GIVEN MATERIAL
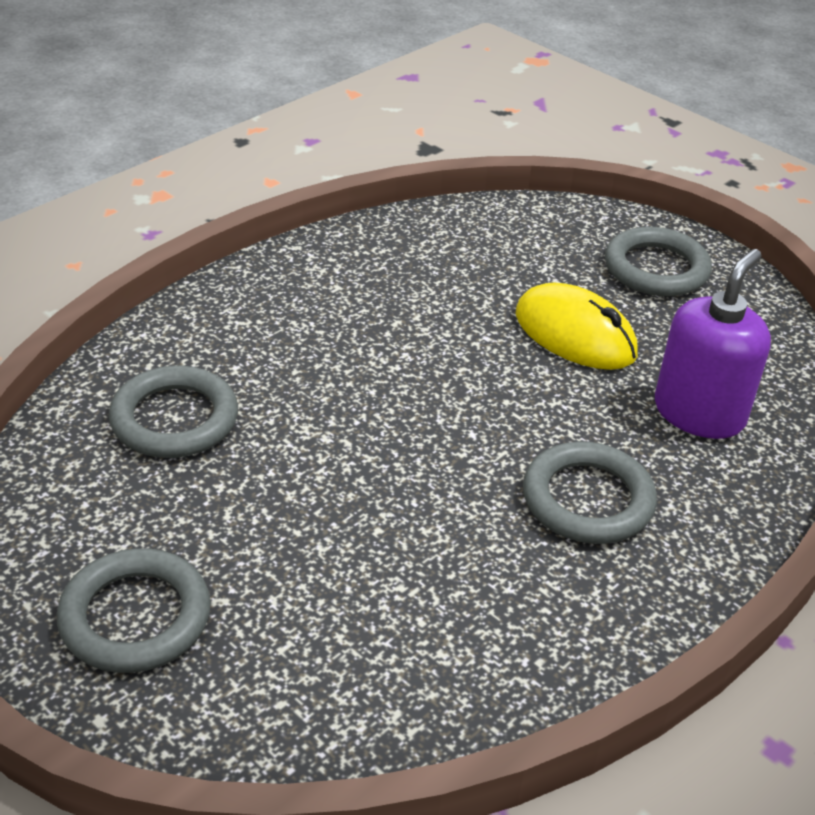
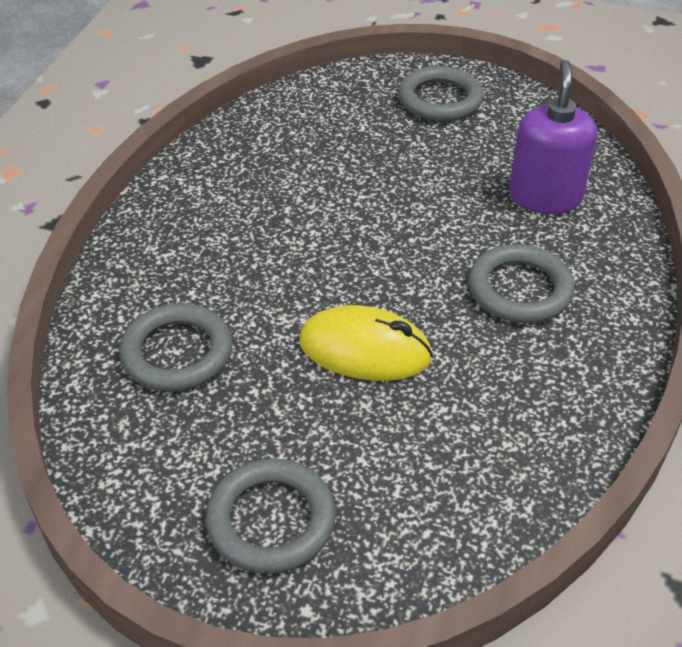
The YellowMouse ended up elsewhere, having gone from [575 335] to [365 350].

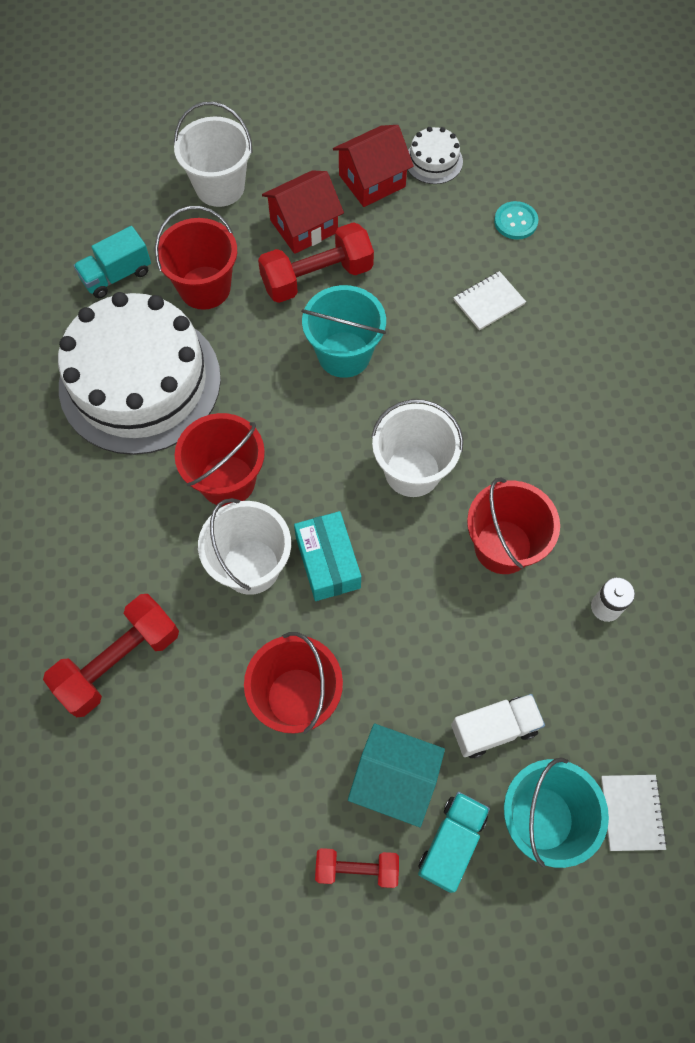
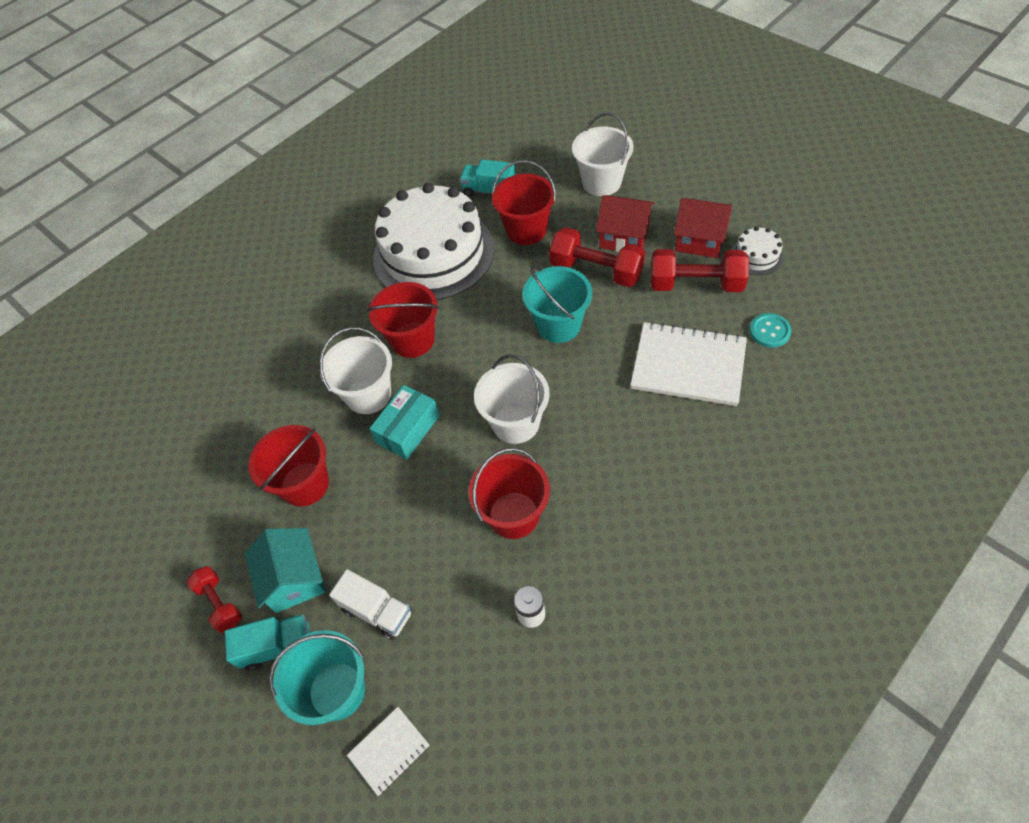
The size of the WhiteNotebook at [488 302] changed by a factor of 2.01.
The RedDumbbell ended up elsewhere, having gone from [119 661] to [695 284].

EXERCISE AIM
Leave out the images and write out the listing above exactly.

RESPONSE TO THIS EXERCISE
The YellowMouse ended up elsewhere, having gone from [575 335] to [365 350].

The size of the WhiteNotebook at [488 302] changed by a factor of 2.01.
The RedDumbbell ended up elsewhere, having gone from [119 661] to [695 284].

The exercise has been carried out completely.